------ SUPPLIED RECORDS
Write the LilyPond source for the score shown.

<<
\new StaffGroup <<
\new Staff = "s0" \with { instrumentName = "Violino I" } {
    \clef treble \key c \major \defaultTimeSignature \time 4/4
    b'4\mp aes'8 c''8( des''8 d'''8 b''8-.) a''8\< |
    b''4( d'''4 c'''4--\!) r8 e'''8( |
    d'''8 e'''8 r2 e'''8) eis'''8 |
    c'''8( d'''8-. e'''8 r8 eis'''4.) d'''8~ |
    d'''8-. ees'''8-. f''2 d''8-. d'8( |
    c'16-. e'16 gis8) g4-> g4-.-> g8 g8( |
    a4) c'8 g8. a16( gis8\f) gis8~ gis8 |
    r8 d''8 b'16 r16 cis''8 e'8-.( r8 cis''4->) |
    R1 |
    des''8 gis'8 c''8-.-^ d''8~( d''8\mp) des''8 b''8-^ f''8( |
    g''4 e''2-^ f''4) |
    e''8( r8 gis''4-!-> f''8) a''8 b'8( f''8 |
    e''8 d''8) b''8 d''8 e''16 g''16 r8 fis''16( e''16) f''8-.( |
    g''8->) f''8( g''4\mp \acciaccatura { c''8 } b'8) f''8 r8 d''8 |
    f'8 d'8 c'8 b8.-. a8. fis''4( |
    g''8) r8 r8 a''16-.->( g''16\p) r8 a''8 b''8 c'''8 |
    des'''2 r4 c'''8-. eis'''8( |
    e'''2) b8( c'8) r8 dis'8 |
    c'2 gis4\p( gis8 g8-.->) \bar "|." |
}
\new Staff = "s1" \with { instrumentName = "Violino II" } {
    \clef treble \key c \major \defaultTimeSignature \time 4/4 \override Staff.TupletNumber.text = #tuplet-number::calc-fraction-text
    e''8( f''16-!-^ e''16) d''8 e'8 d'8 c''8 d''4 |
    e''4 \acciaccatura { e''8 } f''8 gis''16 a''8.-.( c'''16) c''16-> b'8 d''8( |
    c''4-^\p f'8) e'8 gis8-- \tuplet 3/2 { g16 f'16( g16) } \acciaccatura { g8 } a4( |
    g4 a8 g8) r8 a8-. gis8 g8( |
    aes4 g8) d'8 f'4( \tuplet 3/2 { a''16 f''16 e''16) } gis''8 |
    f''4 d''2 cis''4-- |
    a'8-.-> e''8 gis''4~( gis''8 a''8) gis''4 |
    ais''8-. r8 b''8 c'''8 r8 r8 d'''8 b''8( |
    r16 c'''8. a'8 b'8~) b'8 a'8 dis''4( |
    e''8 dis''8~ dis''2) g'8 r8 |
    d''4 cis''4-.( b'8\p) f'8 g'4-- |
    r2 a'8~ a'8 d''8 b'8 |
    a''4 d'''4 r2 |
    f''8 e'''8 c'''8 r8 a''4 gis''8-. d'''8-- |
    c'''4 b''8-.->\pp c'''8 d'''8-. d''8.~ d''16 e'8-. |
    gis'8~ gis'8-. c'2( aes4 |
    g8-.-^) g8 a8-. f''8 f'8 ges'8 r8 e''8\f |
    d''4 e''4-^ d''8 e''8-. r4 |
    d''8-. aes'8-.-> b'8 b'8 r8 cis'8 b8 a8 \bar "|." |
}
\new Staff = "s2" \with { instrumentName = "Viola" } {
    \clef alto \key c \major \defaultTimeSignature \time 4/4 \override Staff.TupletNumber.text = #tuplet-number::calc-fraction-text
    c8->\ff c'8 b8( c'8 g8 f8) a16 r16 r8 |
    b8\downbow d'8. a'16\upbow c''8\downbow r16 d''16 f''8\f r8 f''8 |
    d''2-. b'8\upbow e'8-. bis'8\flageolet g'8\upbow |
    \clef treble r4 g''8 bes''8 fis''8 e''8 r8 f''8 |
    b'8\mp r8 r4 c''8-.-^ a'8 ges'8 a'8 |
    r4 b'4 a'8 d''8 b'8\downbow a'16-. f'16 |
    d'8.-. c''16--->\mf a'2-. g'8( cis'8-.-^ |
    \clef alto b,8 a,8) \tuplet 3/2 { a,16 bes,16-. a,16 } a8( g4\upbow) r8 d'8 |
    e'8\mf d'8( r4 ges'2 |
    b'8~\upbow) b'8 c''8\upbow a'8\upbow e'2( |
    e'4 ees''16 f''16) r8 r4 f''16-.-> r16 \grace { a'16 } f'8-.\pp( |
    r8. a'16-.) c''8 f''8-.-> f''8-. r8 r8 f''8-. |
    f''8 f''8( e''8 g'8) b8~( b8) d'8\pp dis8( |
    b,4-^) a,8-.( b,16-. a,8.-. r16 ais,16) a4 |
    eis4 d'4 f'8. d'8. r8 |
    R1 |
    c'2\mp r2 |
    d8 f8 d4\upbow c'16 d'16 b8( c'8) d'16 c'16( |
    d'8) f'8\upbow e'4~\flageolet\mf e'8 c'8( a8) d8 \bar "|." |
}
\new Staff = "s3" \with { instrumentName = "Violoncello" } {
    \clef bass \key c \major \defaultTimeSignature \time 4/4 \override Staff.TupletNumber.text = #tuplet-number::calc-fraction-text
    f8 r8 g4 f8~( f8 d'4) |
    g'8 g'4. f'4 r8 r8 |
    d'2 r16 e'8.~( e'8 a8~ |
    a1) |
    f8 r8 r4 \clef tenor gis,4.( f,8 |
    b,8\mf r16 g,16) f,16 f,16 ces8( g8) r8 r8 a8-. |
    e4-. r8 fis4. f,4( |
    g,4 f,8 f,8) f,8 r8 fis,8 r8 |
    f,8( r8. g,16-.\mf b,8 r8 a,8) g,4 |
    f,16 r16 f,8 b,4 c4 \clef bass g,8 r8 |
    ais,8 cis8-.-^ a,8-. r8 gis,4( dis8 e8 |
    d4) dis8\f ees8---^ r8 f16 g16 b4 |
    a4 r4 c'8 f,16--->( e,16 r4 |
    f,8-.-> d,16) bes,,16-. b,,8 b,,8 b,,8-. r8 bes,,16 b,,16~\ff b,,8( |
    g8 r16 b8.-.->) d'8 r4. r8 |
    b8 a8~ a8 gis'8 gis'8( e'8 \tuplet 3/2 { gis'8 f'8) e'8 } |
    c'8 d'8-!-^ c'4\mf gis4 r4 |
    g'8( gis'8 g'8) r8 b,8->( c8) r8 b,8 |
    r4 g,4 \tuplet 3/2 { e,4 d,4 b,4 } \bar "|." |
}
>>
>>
------------
> _EXERCISE DESCRIPTION_: Pick out every line above that contains the word "major" and copy each one. Match case exactly.

> _TASK OUTPUT_:
    \clef treble \key c \major \defaultTimeSignature \time 4/4
    \clef treble \key c \major \defaultTimeSignature \time 4/4 \override Staff.TupletNumber.text = #tuplet-number::calc-fraction-text
    \clef alto \key c \major \defaultTimeSignature \time 4/4 \override Staff.TupletNumber.text = #tuplet-number::calc-fraction-text
    \clef bass \key c \major \defaultTimeSignature \time 4/4 \override Staff.TupletNumber.text = #tuplet-number::calc-fraction-text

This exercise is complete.